**Your objective**
Transcribe the data that follows without changing a word, and omit the pictures.

**Given material**
§

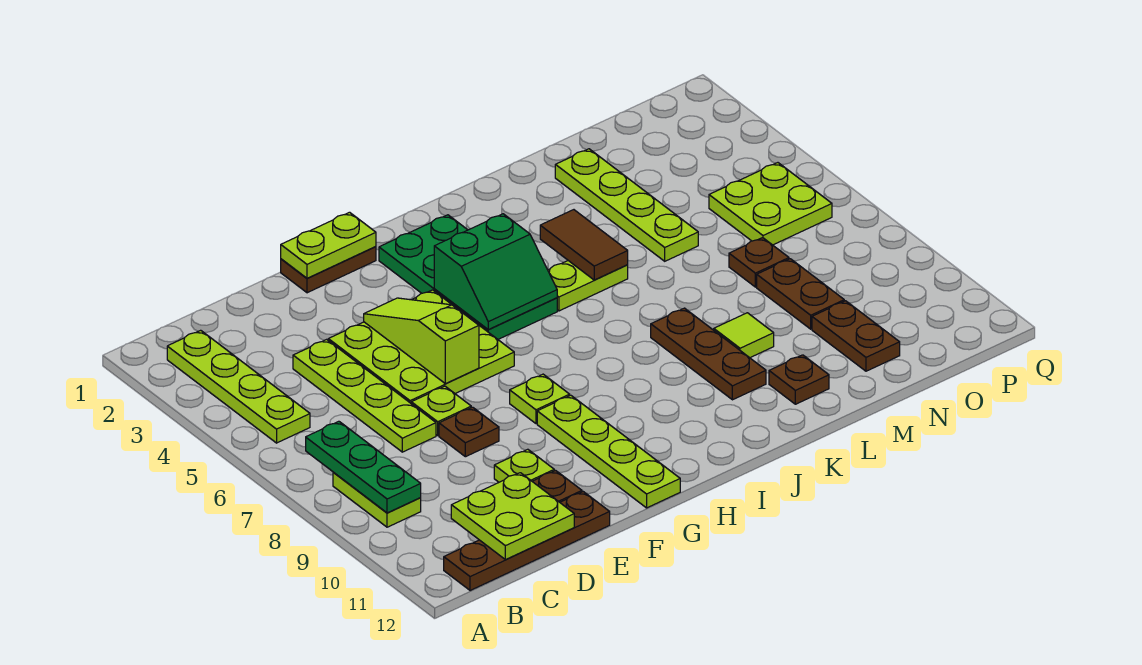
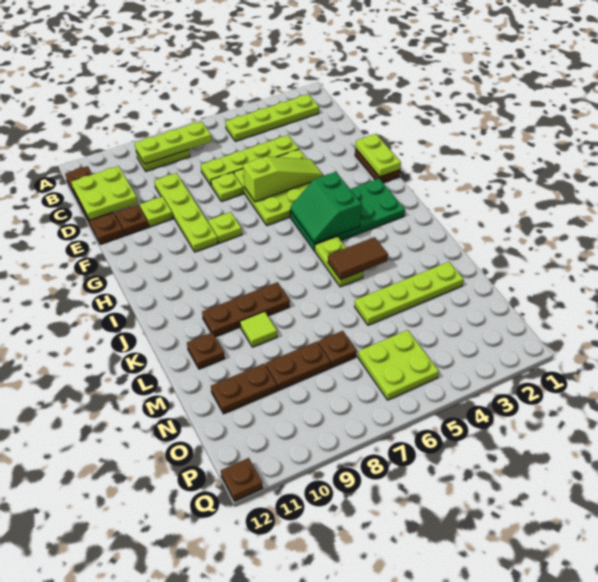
green plate B7:B9 level 2 -> lime plate B7:B9 level 2
brown plate E8 level 1 -> brown plate Q12 level 1
lime plate G9:G12 level 1 -> lime plate D9:G9 level 1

§

**Your solution**
green plate B7:B9 level 2 -> lime plate B7:B9 level 2
brown plate E8 level 1 -> brown plate Q12 level 1
lime plate G9:G12 level 1 -> lime plate D9:G9 level 1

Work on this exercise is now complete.